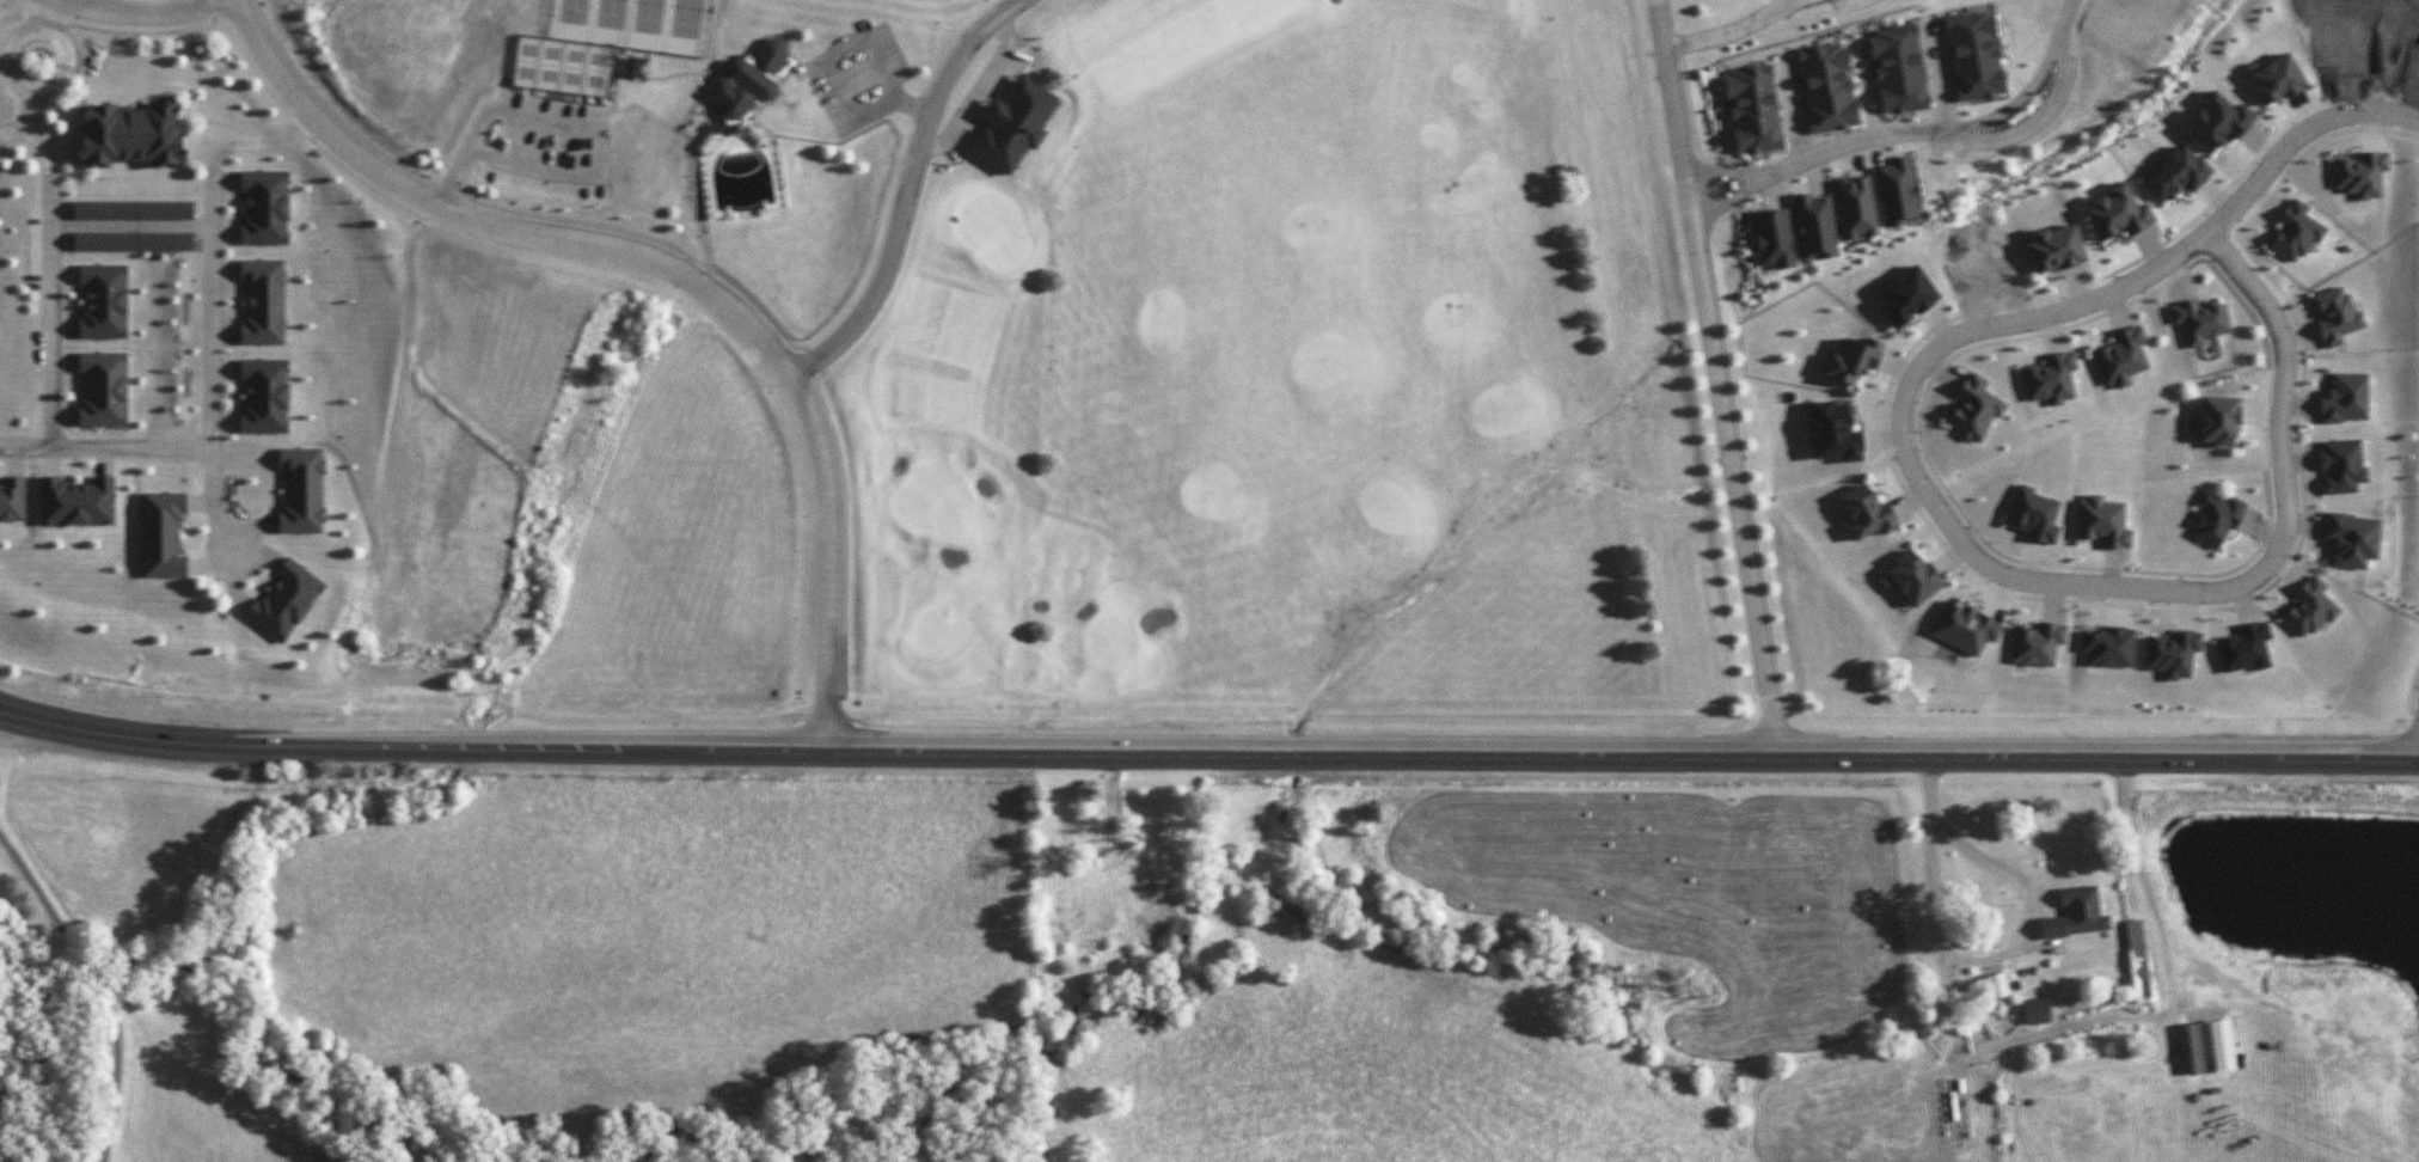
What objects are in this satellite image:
road: (106, 5)
road: (51, 13)
road: (144, 13)
road: (1731, 27)
road: (7, 47)
road: (837, 50)
building: (1973, 55)
building: (1898, 69)
road: (860, 78)
building: (2276, 78)
building: (751, 81)
road: (986, 96)
road: (2017, 98)
building: (1752, 108)
road: (23, 119)
building: (2217, 120)
building: (1015, 122)
building: (131, 134)
road: (1963, 135)
road: (2294, 136)
road: (252, 141)
road: (1722, 171)
building: (2176, 173)
building: (2361, 173)
road: (145, 188)
road: (905, 189)
building: (1895, 191)
road: (1728, 201)
building: (265, 206)
building: (1855, 206)
building: (132, 209)
building: (2116, 212)
building: (1814, 226)
building: (2295, 231)
building: (1773, 238)
building: (132, 240)
building: (2055, 248)
road: (673, 270)
road: (50, 281)
road: (209, 295)
building: (1906, 295)
building: (104, 299)
building: (264, 301)
building: (2337, 315)
building: (2200, 320)
building: (2121, 356)
building: (1851, 358)
road: (1714, 374)
building: (2050, 378)
park: (1299, 384)
building: (103, 387)
building: (265, 395)
building: (2345, 397)
building: (1973, 407)
building: (2218, 419)
building: (1833, 430)
road: (112, 448)
building: (2341, 464)
building: (302, 489)
building: (12, 498)
building: (77, 501)
road: (212, 512)
building: (1865, 512)
building: (2033, 513)
building: (2214, 517)
building: (2101, 521)
building: (162, 534)
building: (2351, 538)
building: (1913, 577)
road: (2033, 581)
building: (285, 599)
building: (2309, 607)
building: (1963, 627)
building: (2036, 643)
building: (2107, 646)
building: (2244, 647)
building: (2172, 652)
road: (1207, 750)
road: (2142, 878)
building: (2075, 913)
building: (2135, 938)
road: (1976, 959)
building: (1996, 984)
road: (98, 985)
building: (2035, 1009)
building: (2209, 1045)

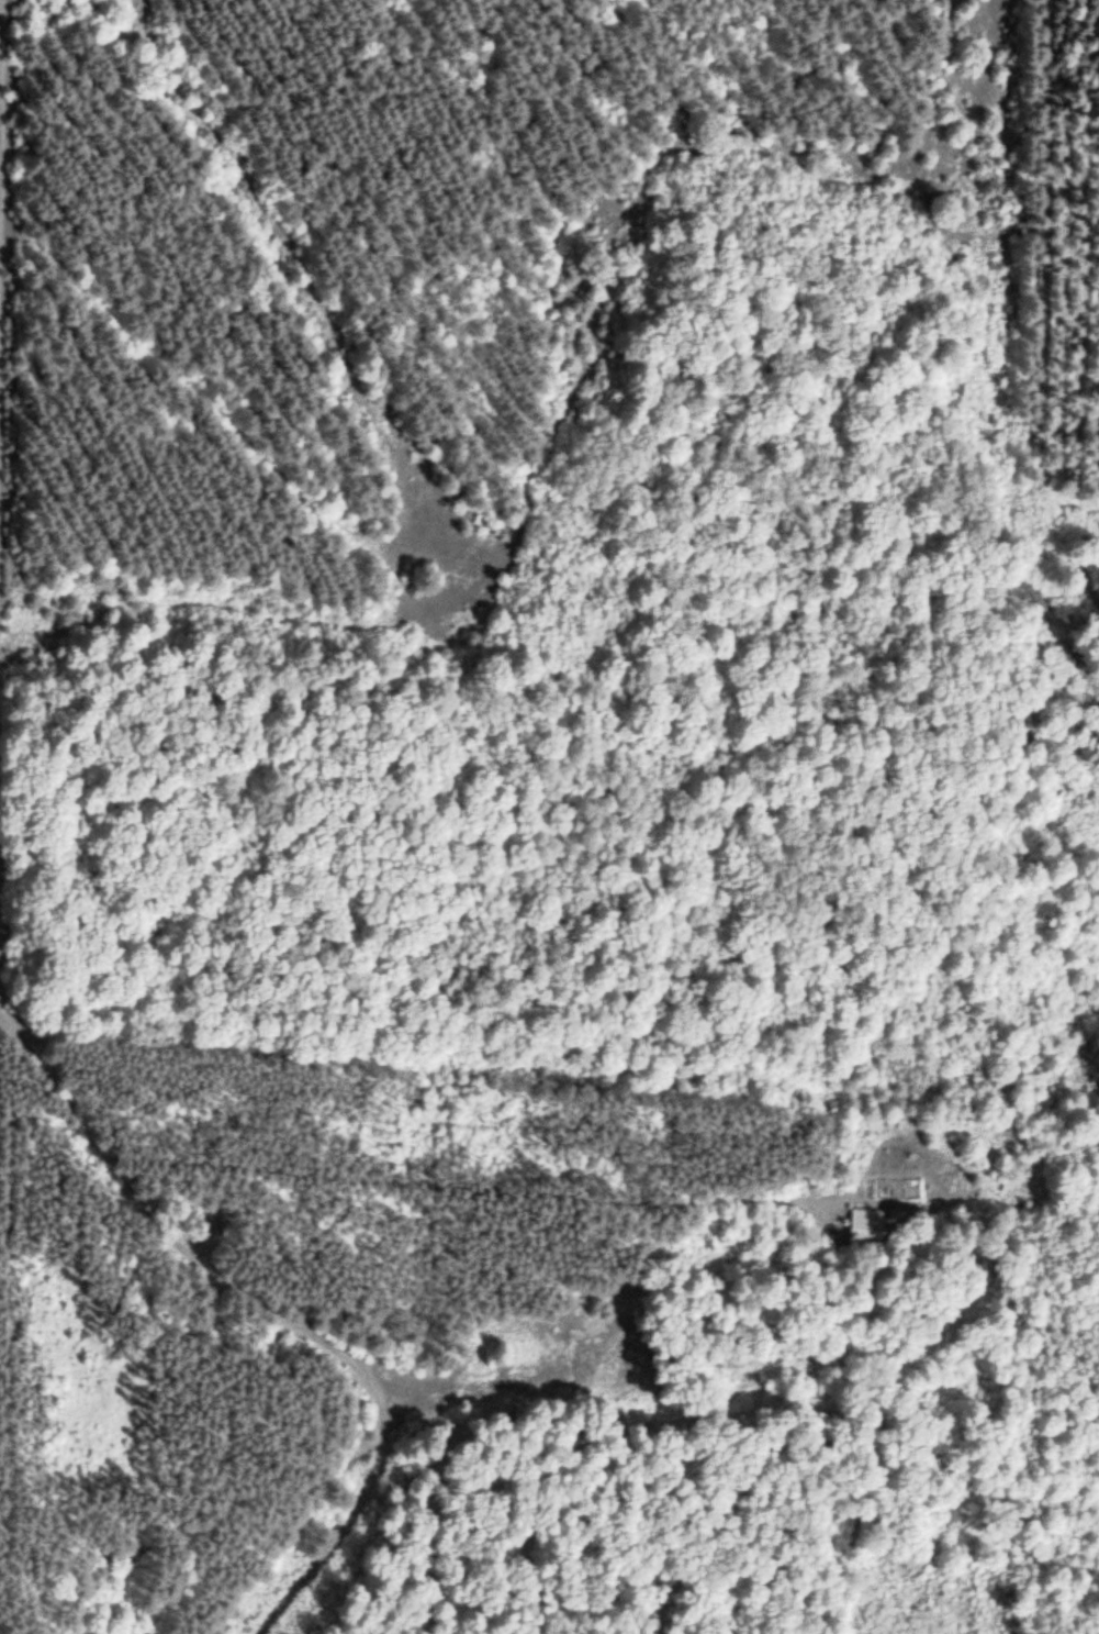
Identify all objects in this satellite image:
road: (3, 155)
road: (662, 815)
building: (866, 1229)
road: (245, 1295)

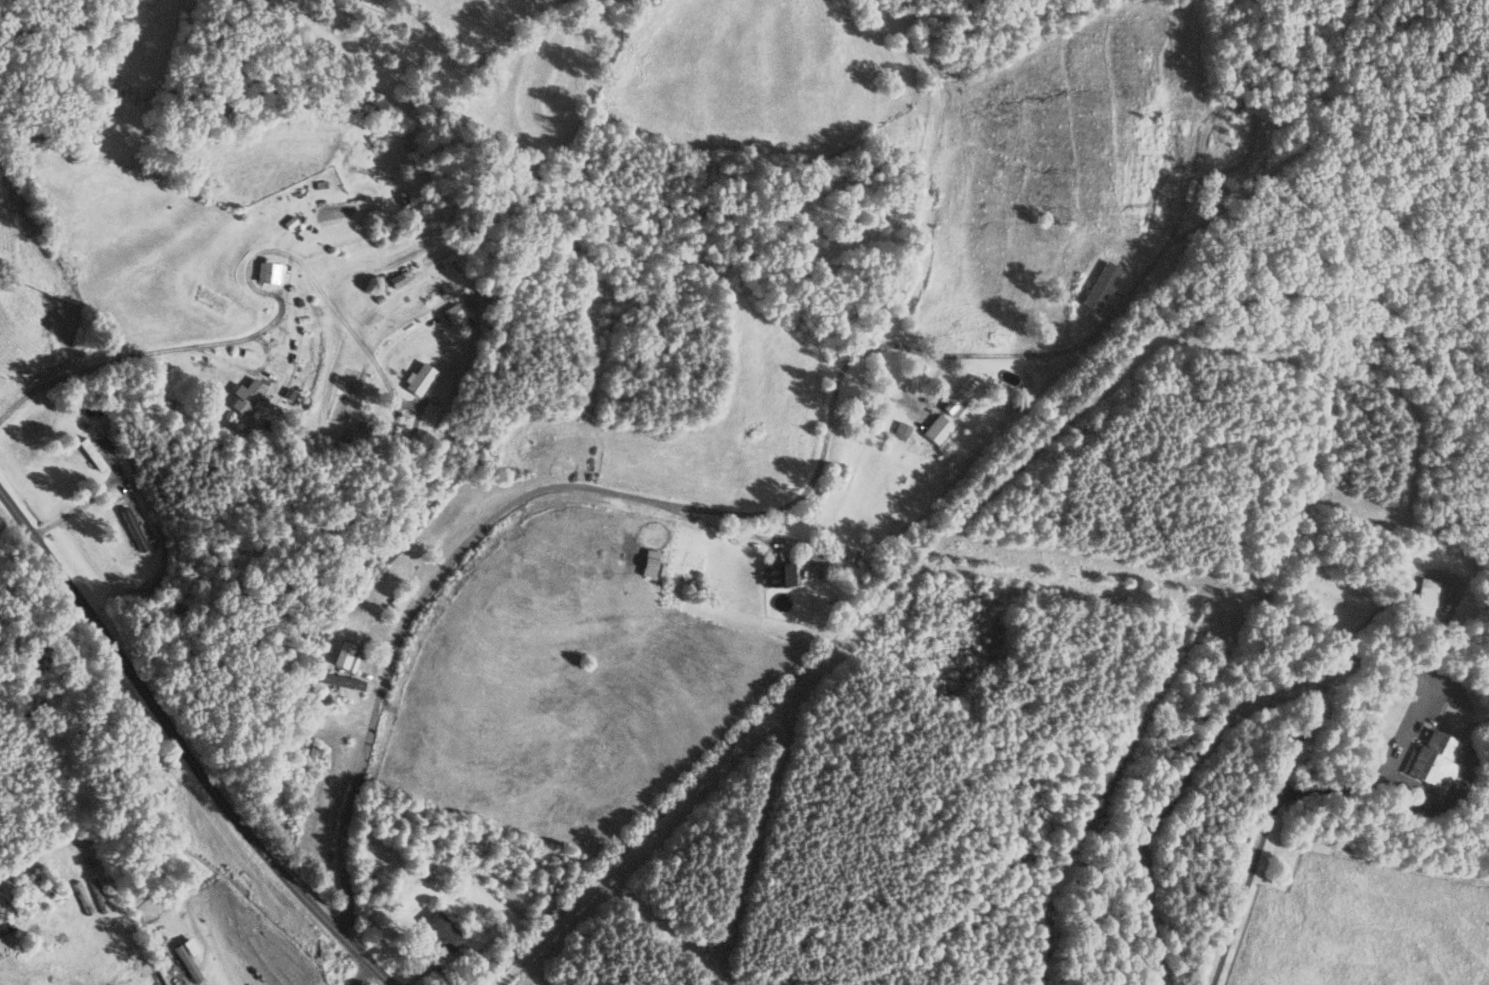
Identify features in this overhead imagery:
building: (1238, 138)
building: (397, 201)
building: (270, 271)
building: (397, 280)
road: (281, 306)
building: (453, 311)
road: (909, 376)
building: (419, 377)
building: (247, 394)
road: (876, 401)
building: (937, 428)
building: (901, 430)
building: (91, 452)
road: (534, 491)
building: (133, 528)
building: (778, 573)
building: (1426, 595)
road: (1414, 671)
road: (760, 713)
road: (184, 747)
building: (312, 749)
building: (1436, 758)
building: (49, 883)
road: (1246, 890)
building: (443, 930)
road: (43, 950)
road: (362, 971)

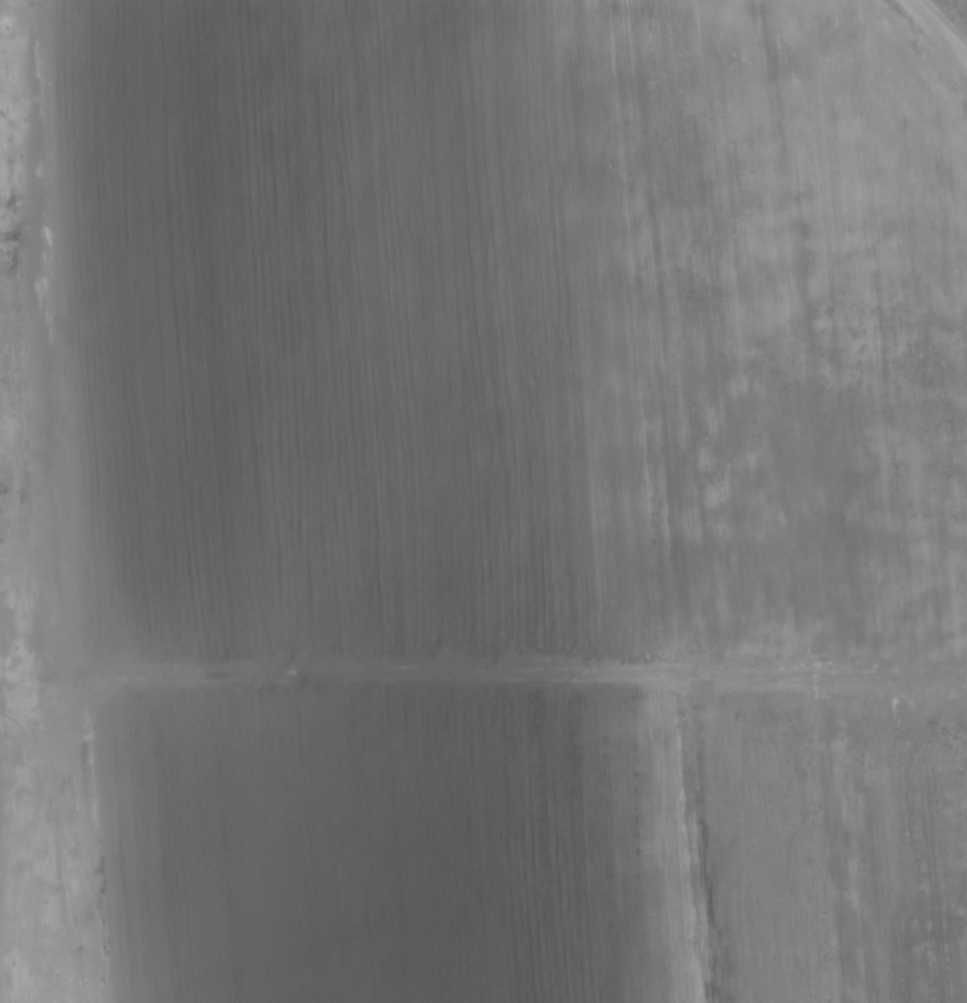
━━━━━━
WHAT TO PRODUCE. All entries need repeating exactly, but without the pictures.

REPLY.
What objects are in this satellite image:
road: (106, 5)
road: (51, 13)
road: (144, 13)
road: (1731, 27)
road: (7, 47)
road: (837, 50)
building: (1973, 55)
building: (1898, 69)
road: (860, 78)
building: (2276, 78)
building: (751, 81)
road: (986, 96)
road: (2017, 98)
building: (1752, 108)
road: (23, 119)
building: (2217, 120)
building: (1015, 122)
building: (131, 134)
road: (1963, 135)
road: (2294, 136)
road: (252, 141)
road: (1722, 171)
building: (2176, 173)
building: (2361, 173)
road: (145, 188)
road: (905, 189)
building: (1895, 191)
road: (1728, 201)
building: (265, 206)
building: (1855, 206)
building: (132, 209)
building: (2116, 212)
building: (1814, 226)
building: (2295, 231)
building: (1773, 238)
building: (132, 240)
building: (2055, 248)
road: (673, 270)
road: (50, 281)
road: (209, 295)
building: (1906, 295)
building: (104, 299)
building: (264, 301)
building: (2337, 315)
building: (2200, 320)
building: (2121, 356)
building: (1851, 358)
road: (1714, 374)
building: (2050, 378)
park: (1299, 384)
building: (103, 387)
building: (265, 395)
building: (2345, 397)
building: (1973, 407)
building: (2218, 419)
building: (1833, 430)
road: (112, 448)
building: (2341, 464)
building: (302, 489)
building: (12, 498)
building: (77, 501)
road: (212, 512)
building: (1865, 512)
building: (2033, 513)
building: (2214, 517)
building: (2101, 521)
building: (162, 534)
building: (2351, 538)
building: (1913, 577)
road: (2033, 581)
building: (285, 599)
building: (2309, 607)
building: (1963, 627)
building: (2036, 643)
building: (2107, 646)
building: (2244, 647)
building: (2172, 652)
road: (1207, 750)
road: (2142, 878)
building: (2075, 913)
building: (2135, 938)
road: (1976, 959)
building: (1996, 984)
road: (98, 985)
building: (2035, 1009)
building: (2209, 1045)

Identify all objects in this satellite image:
road: (3, 155)
road: (662, 815)
building: (866, 1229)
road: (245, 1295)

Identify features in this overhead imagery:
building: (1238, 138)
building: (397, 201)
building: (270, 271)
building: (397, 280)
road: (281, 306)
building: (453, 311)
road: (909, 376)
building: (419, 377)
building: (247, 394)
road: (876, 401)
building: (937, 428)
building: (901, 430)
building: (91, 452)
road: (534, 491)
building: (133, 528)
building: (778, 573)
building: (1426, 595)
road: (1414, 671)
road: (760, 713)
road: (184, 747)
building: (312, 749)
building: (1436, 758)
building: (49, 883)
road: (1246, 890)
building: (443, 930)
road: (43, 950)
road: (362, 971)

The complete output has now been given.